**TASK TO CARRY OUT:**
Any pictures in the records below should be skipped; write out everything else exactly.
### DATASET RECORDS ###
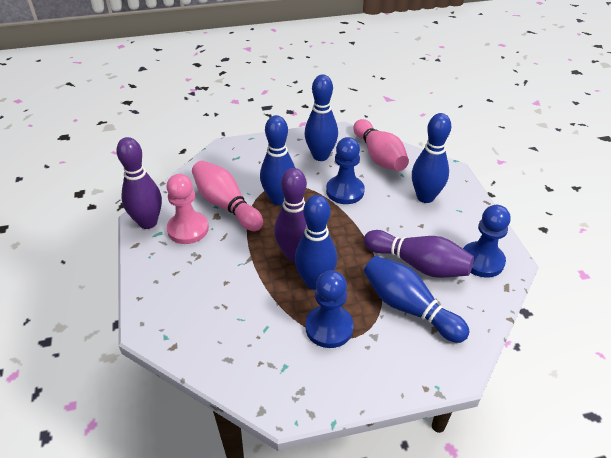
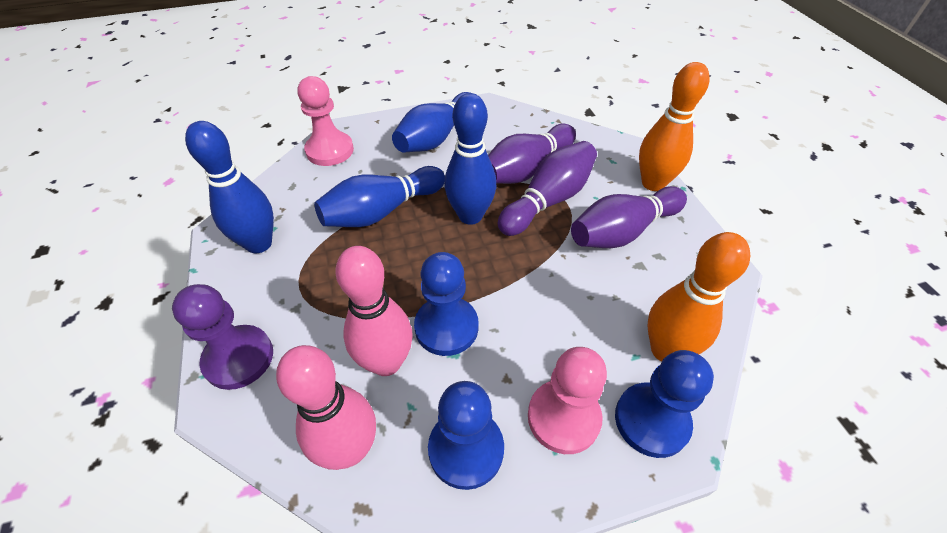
blue bowling pin: 5 -> 4
orange bowling pin: 0 -> 2
pink pawn: 1 -> 2
purple pawn: 0 -> 1

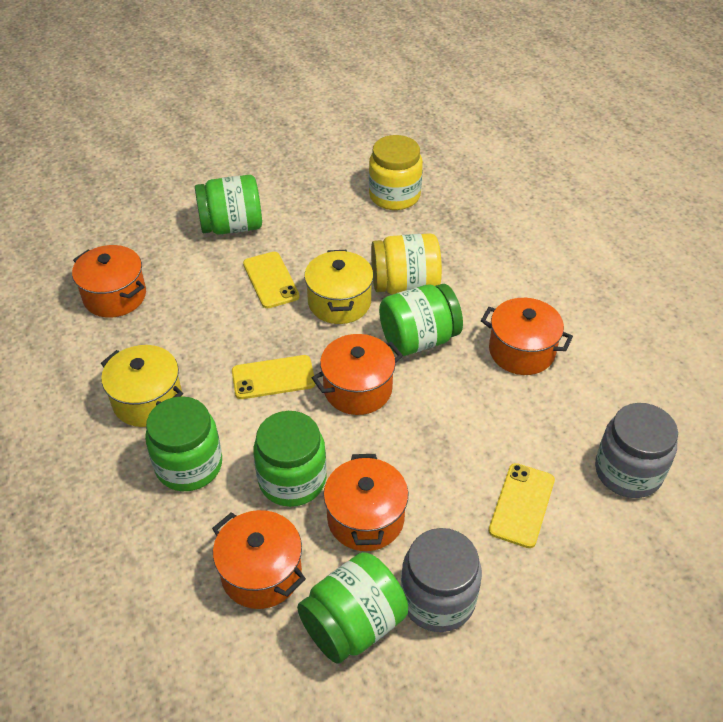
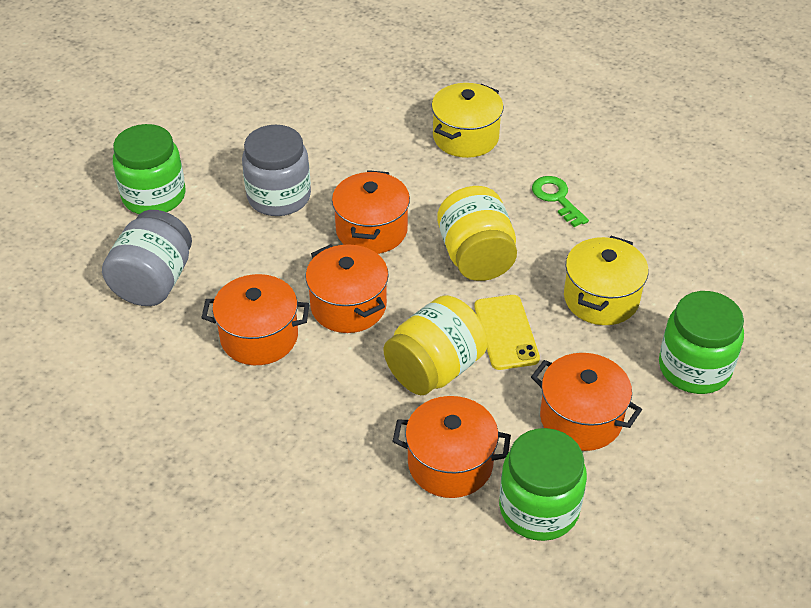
green jar: 5 -> 3
green key: 0 -> 1
yellow phone: 3 -> 1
###
**RESULT OF THE EXERCISE:**
blue bowling pin: 5 -> 4
orange bowling pin: 0 -> 2
pink pawn: 1 -> 2
purple pawn: 0 -> 1

green jar: 5 -> 3
green key: 0 -> 1
yellow phone: 3 -> 1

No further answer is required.